# Requirement:
Only the lines from the one containing "brown cone A5 level 3 -> none" through the end of the data belong in the answer; reproduce them exactly.

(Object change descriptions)
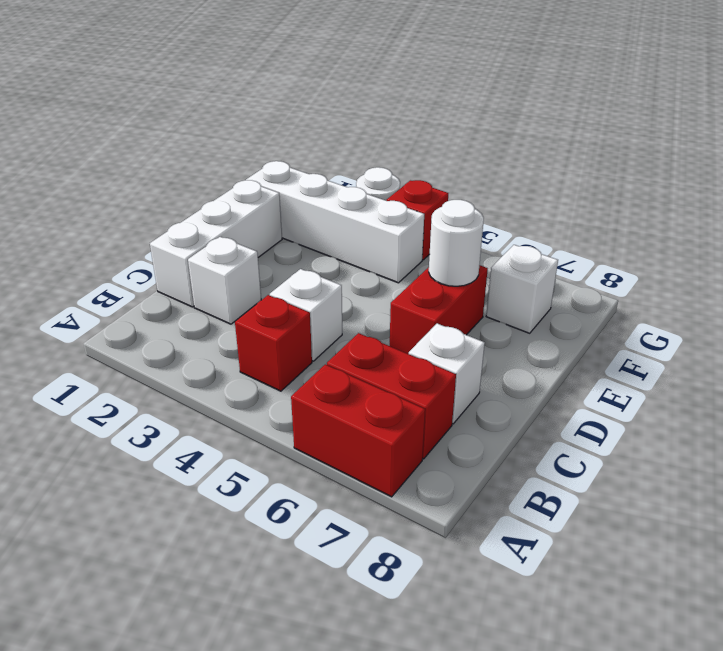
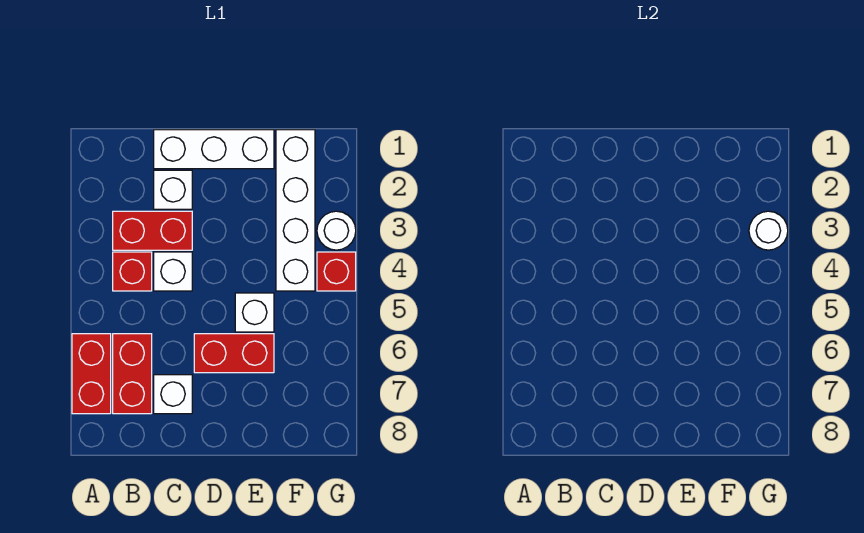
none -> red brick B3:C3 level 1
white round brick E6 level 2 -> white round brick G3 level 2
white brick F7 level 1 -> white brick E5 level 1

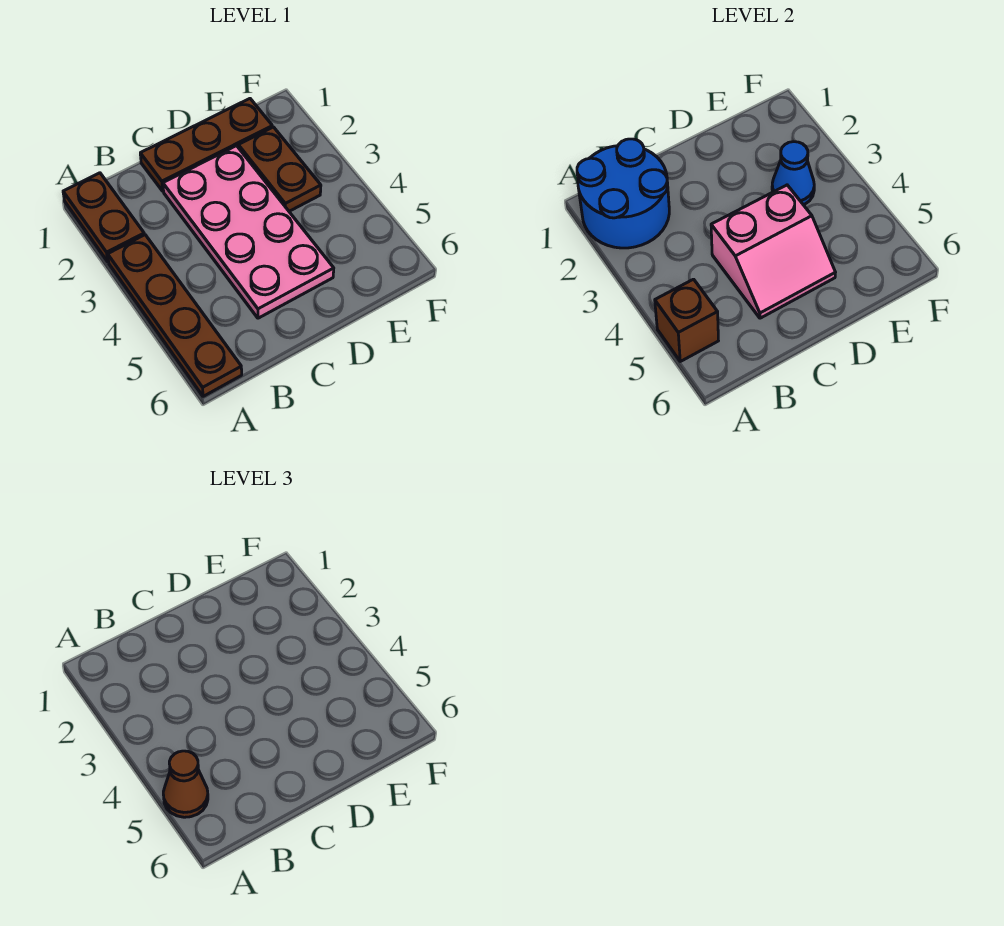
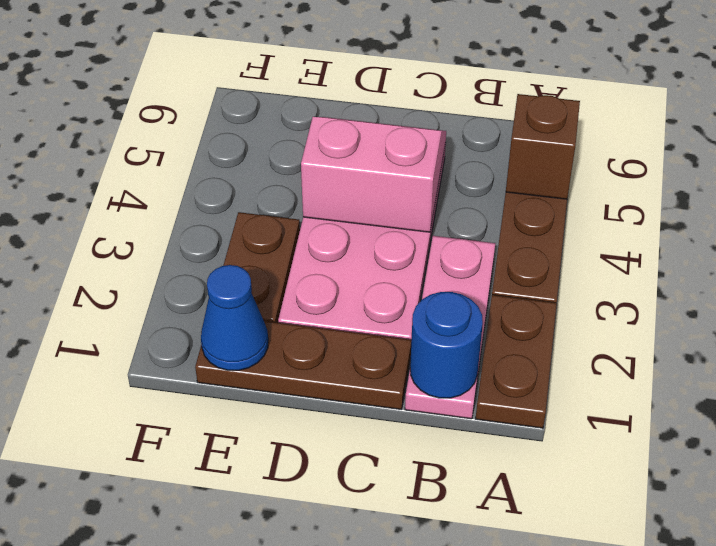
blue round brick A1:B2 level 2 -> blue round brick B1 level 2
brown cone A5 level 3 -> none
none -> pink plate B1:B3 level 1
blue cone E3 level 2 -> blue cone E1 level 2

# Answer to this exercise:
brown cone A5 level 3 -> none
none -> pink plate B1:B3 level 1
blue cone E3 level 2 -> blue cone E1 level 2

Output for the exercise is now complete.